_YOUR GOAL_. Leaving out all images, return the entries below exactly.

DATA SHOWN Start Marker

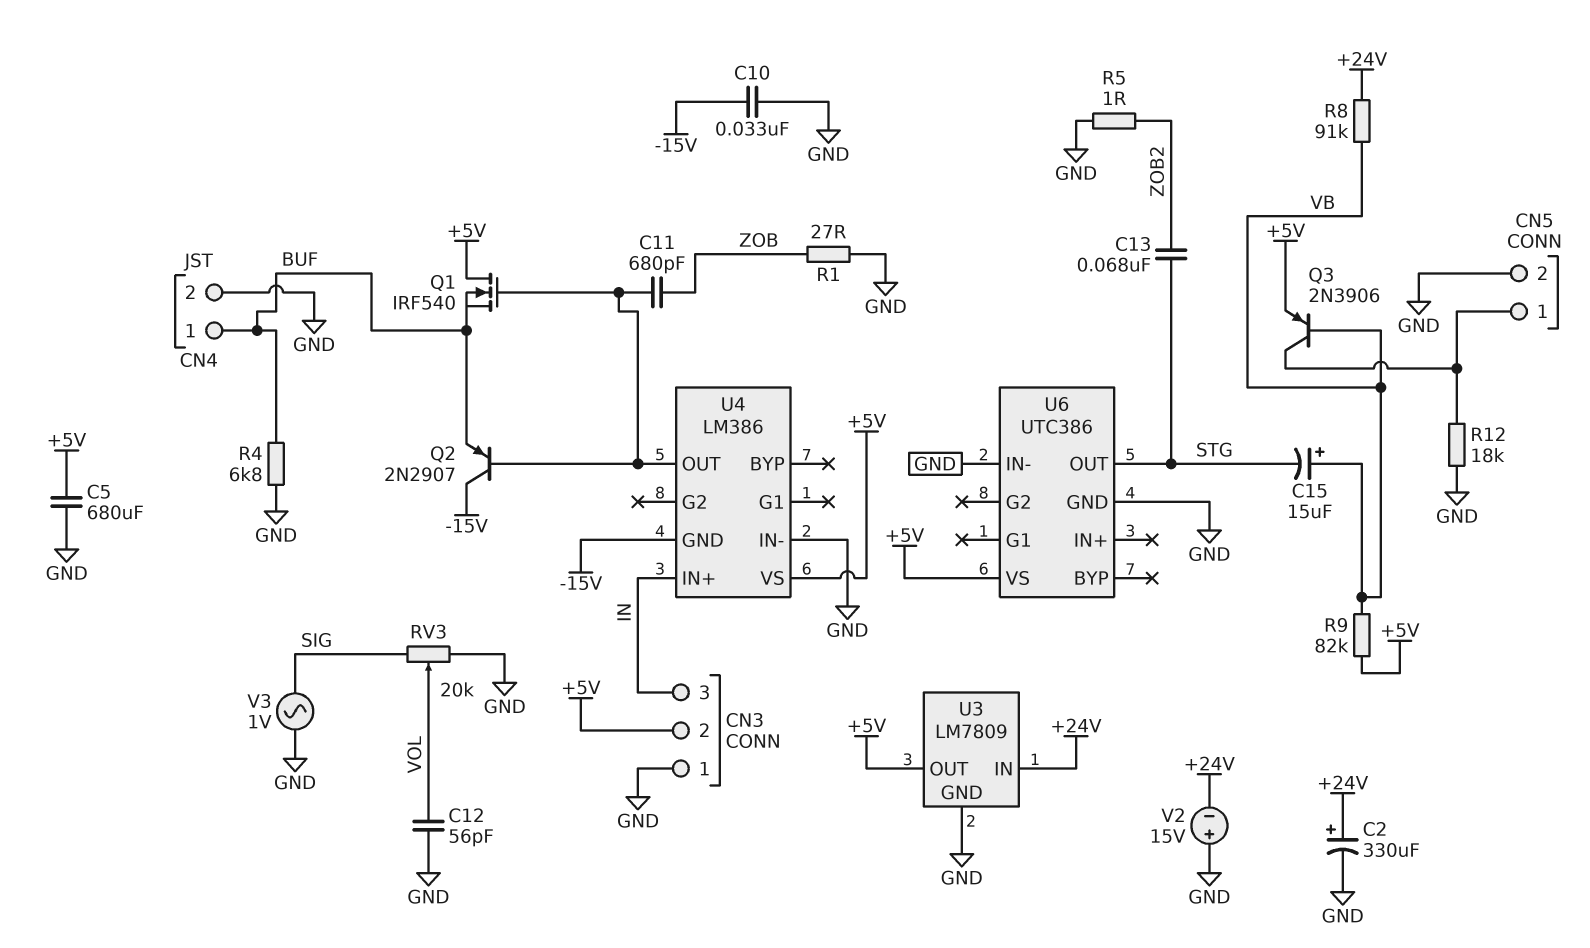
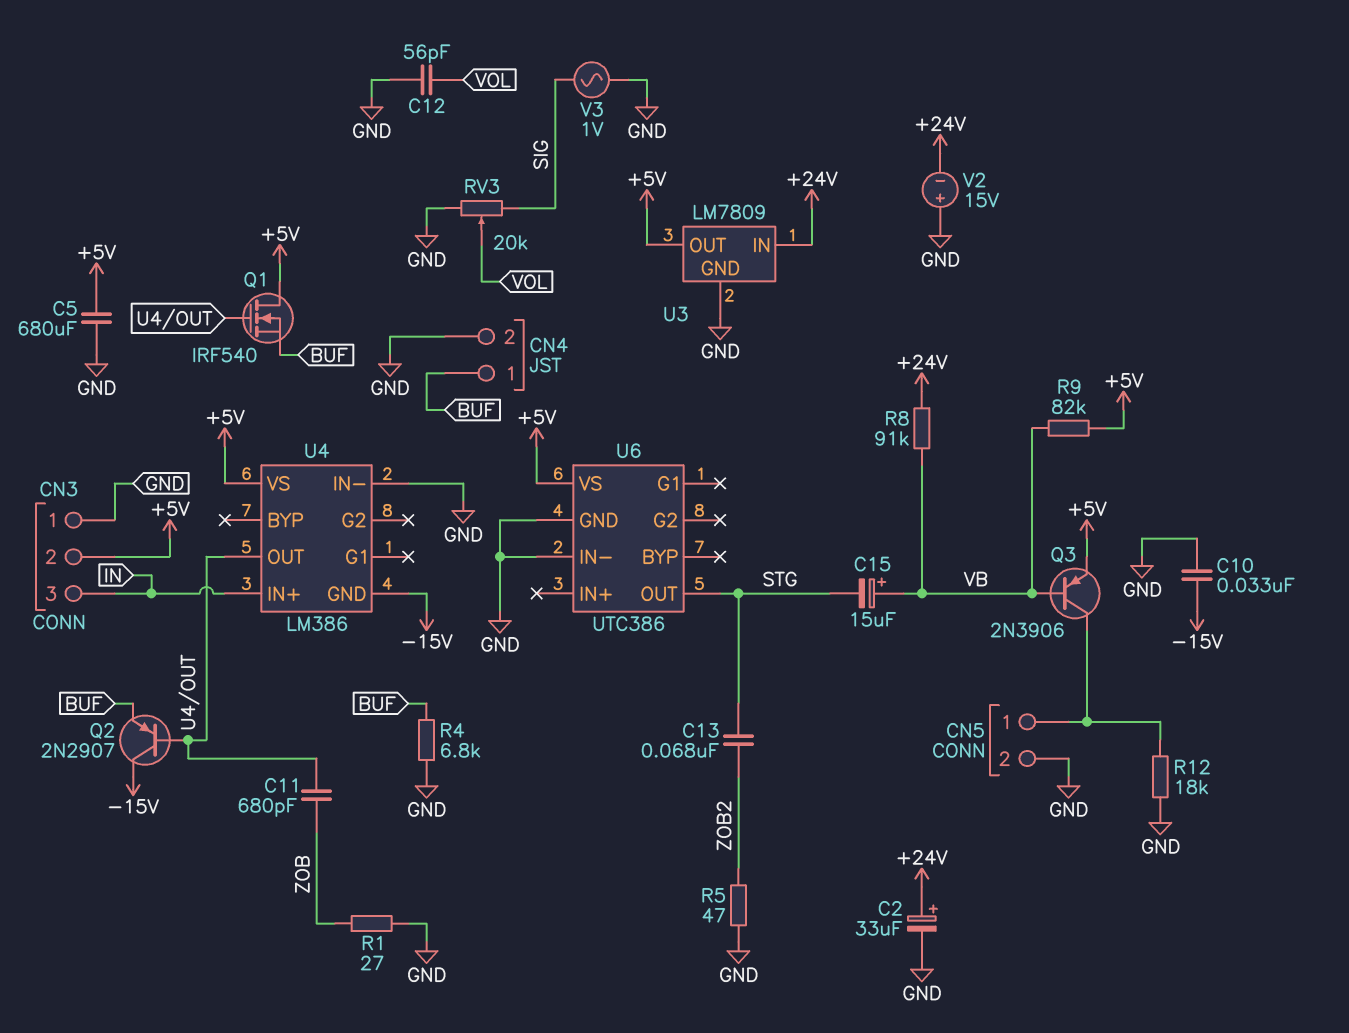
C2: 330uF (plus +24V, minus GND) -> 33uF (plus +24V, minus GND)
R5: 1 (GND, ZOB2) -> 47 (GND, ZOB2)

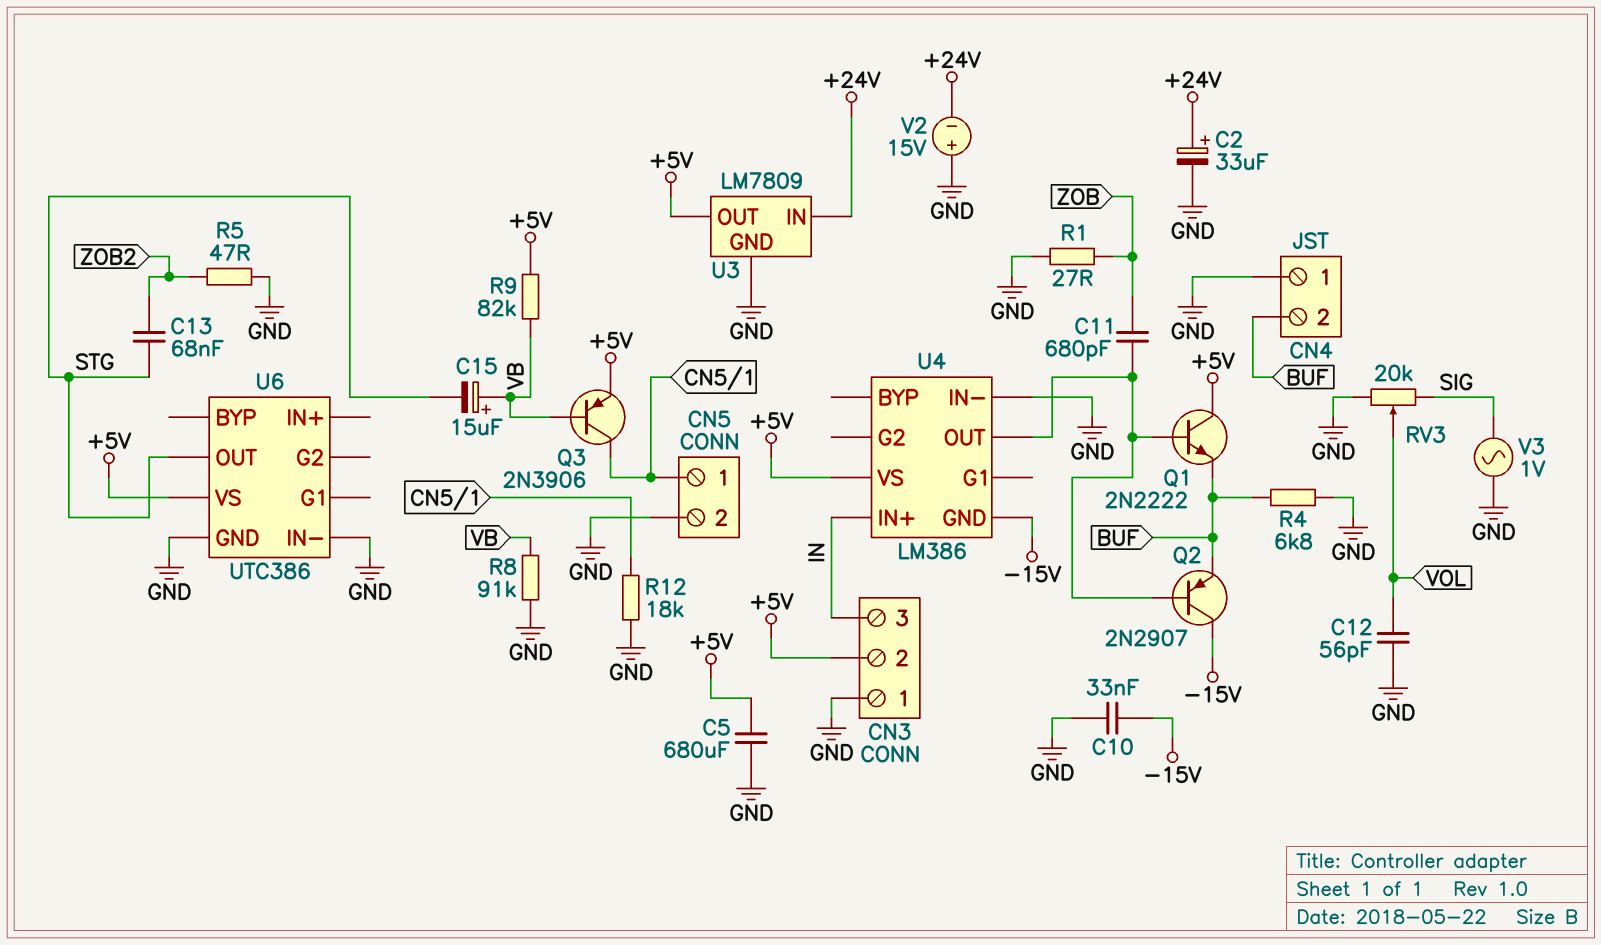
CN4 pin 1: BUF -> GND
CN4 pin 2: GND -> BUF
Q1: NMOS IRF540 (G U4/OUT, D +5V, S BUF) -> NPN 2N2222 (B U4/OUT, C +5V, E BUF)
R8: 91k (+24V, VB) -> 91k (GND, VB)

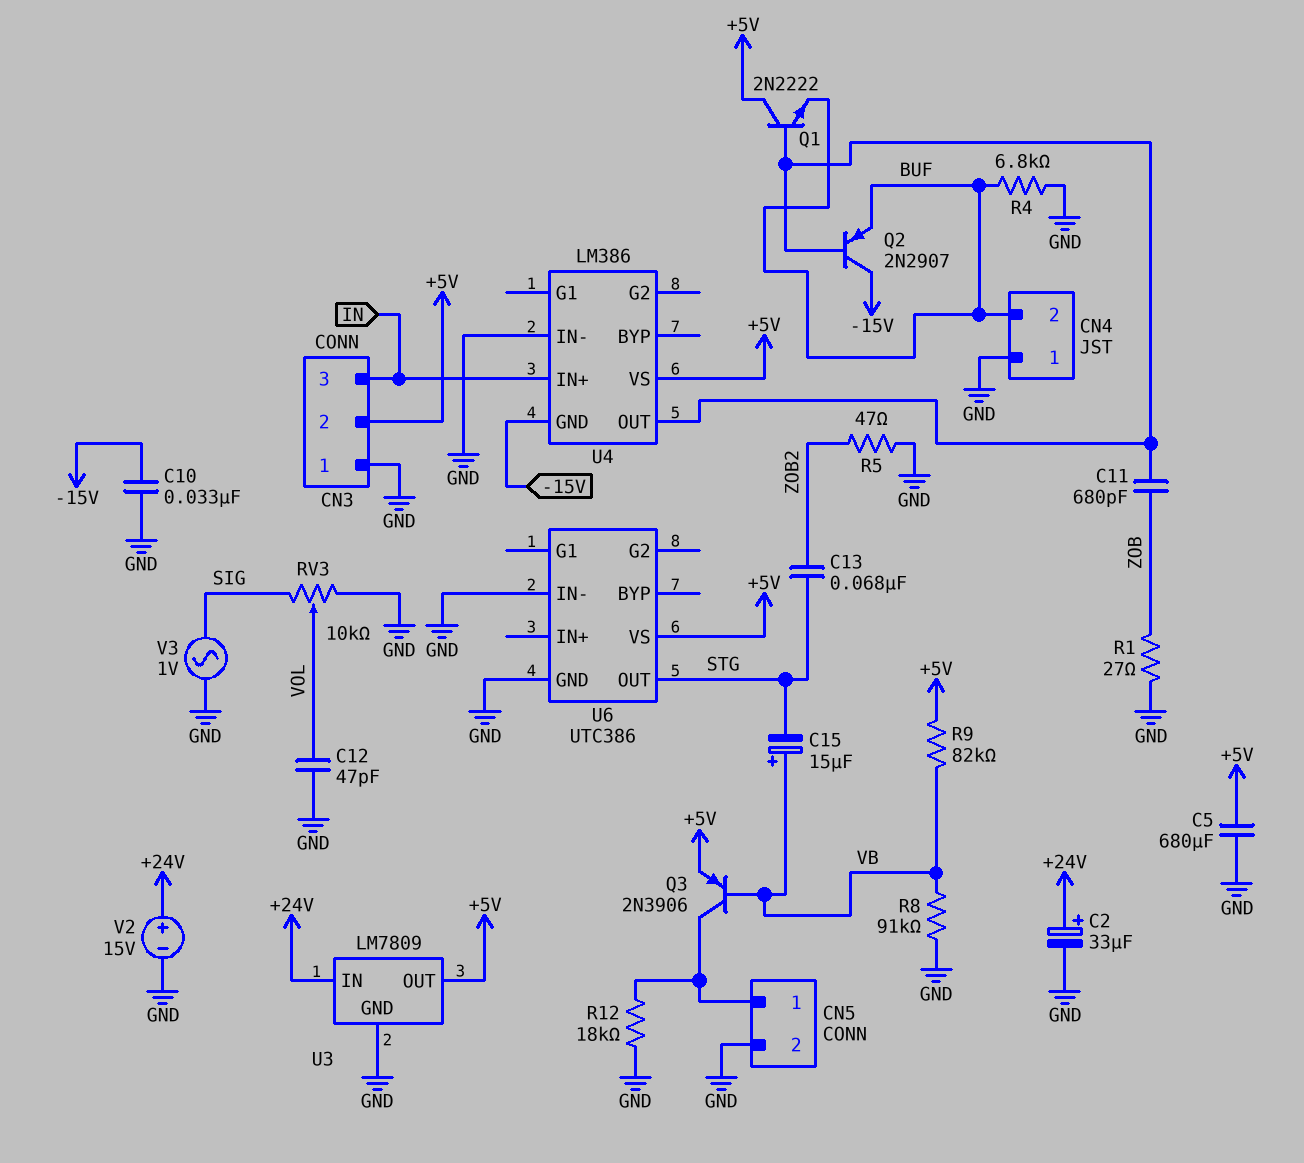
C12: 56pF (GND, VOL) -> 47pF (GND, VOL)
RV3: 20k (GND, SIG, wiper VOL) -> 10k (GND, SIG, wiper VOL)
V2: 15V (plus GND, minus +24V) -> 15V (plus +24V, minus GND)

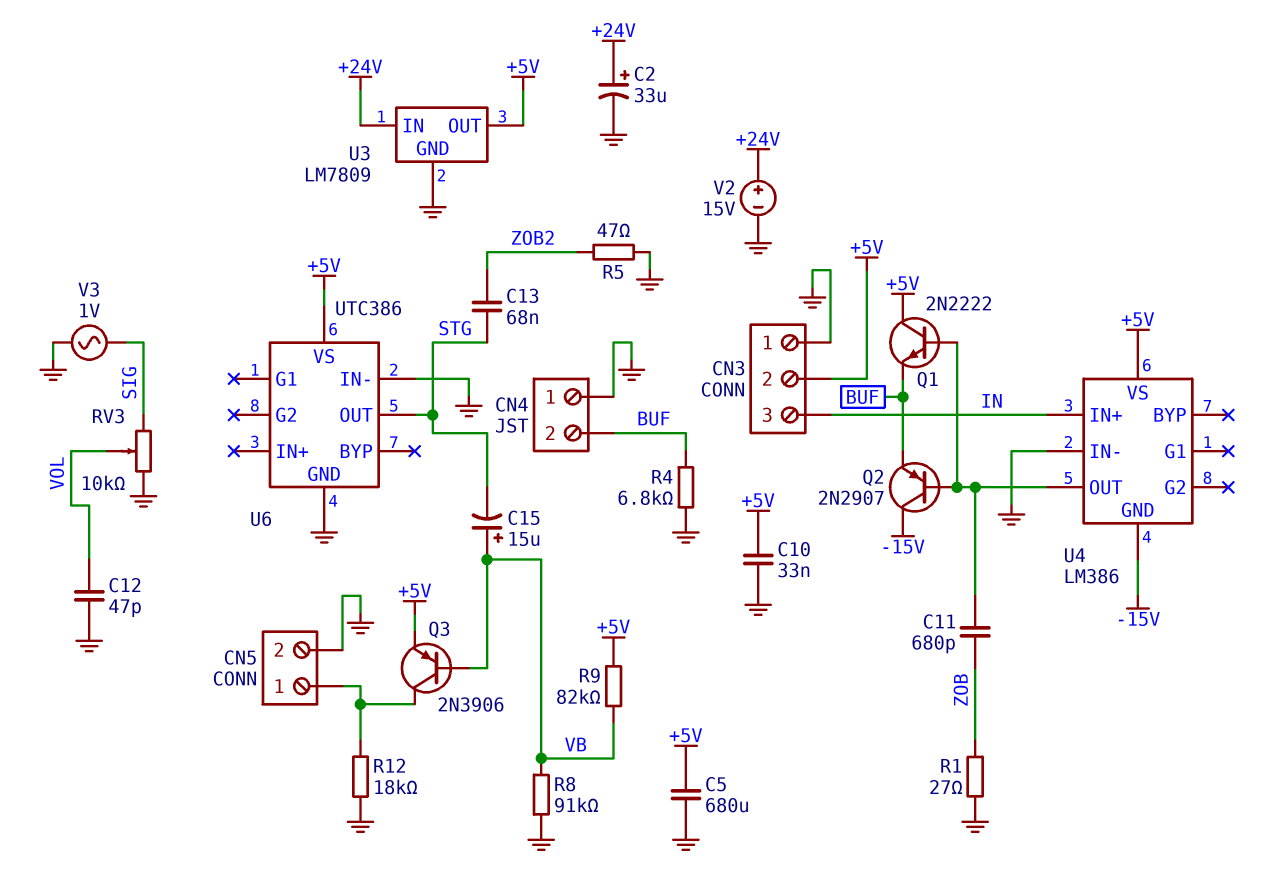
C10: 33nF (-15V, GND) -> 33nF (+5V, GND)

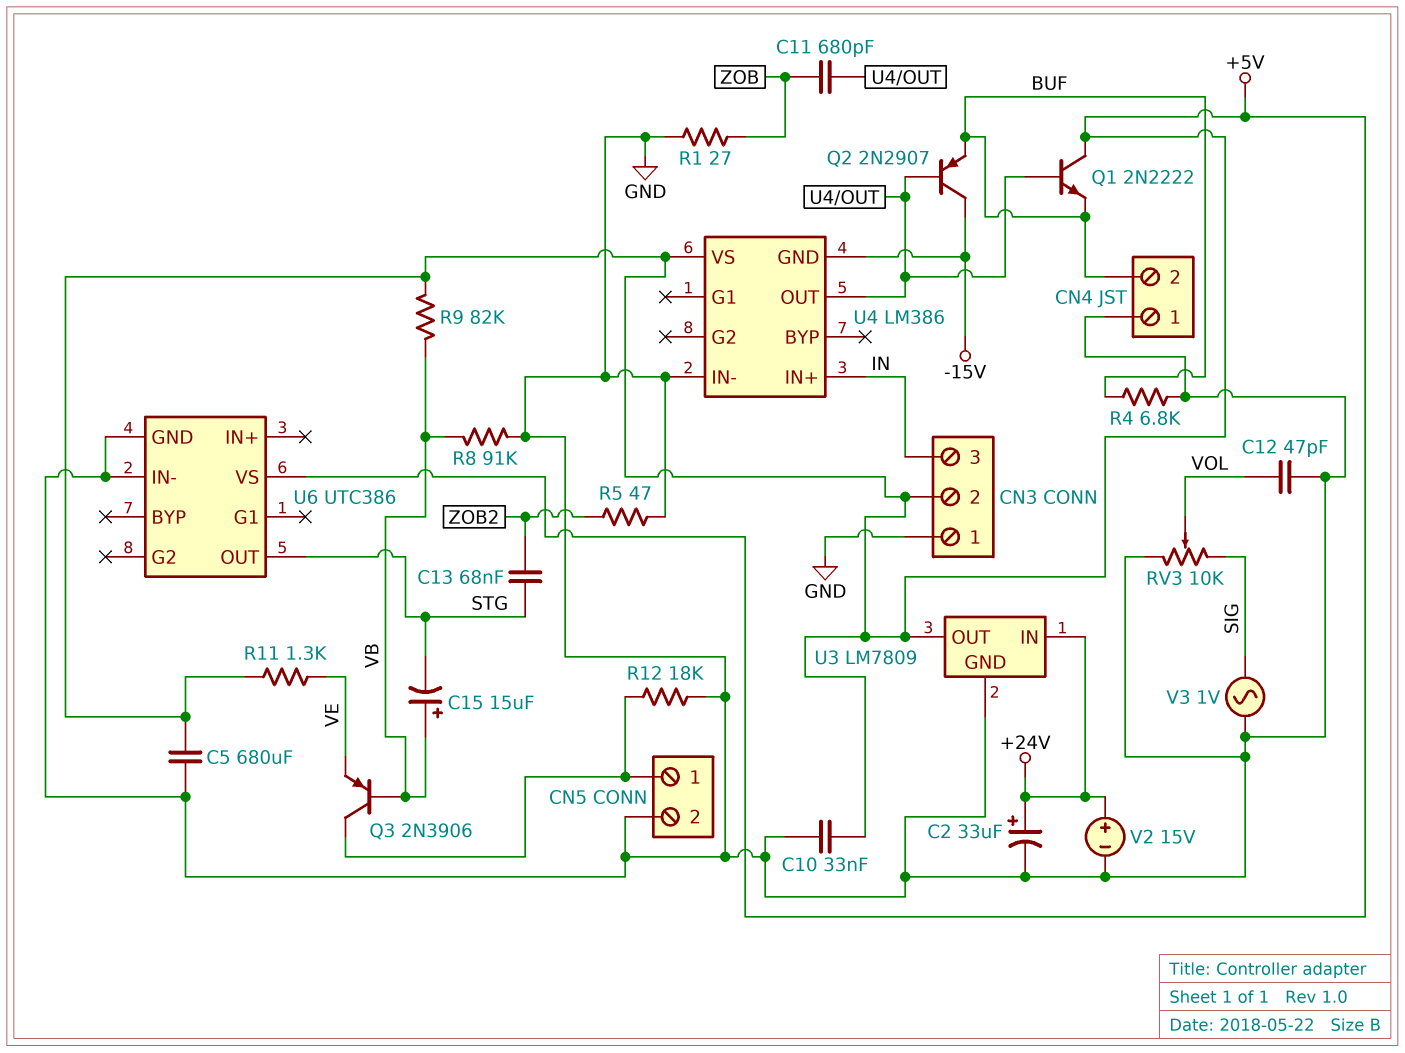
Q3: PNP 2N3906 (B VB, C CN5/1, E +5V) -> PNP 2N3906 (B VB, C CN5/1, E VE)
R11: none -> 1.3k (+5V, VE)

DATA SHOWN End Marker

_TASK RESULT_.
C2: 330uF (plus +24V, minus GND) -> 33uF (plus +24V, minus GND)
R5: 1 (GND, ZOB2) -> 47 (GND, ZOB2)

CN4 pin 1: BUF -> GND
CN4 pin 2: GND -> BUF
Q1: NMOS IRF540 (G U4/OUT, D +5V, S BUF) -> NPN 2N2222 (B U4/OUT, C +5V, E BUF)
R8: 91k (+24V, VB) -> 91k (GND, VB)

C12: 56pF (GND, VOL) -> 47pF (GND, VOL)
RV3: 20k (GND, SIG, wiper VOL) -> 10k (GND, SIG, wiper VOL)
V2: 15V (plus GND, minus +24V) -> 15V (plus +24V, minus GND)

C10: 33nF (-15V, GND) -> 33nF (+5V, GND)

Q3: PNP 2N3906 (B VB, C CN5/1, E +5V) -> PNP 2N3906 (B VB, C CN5/1, E VE)
R11: none -> 1.3k (+5V, VE)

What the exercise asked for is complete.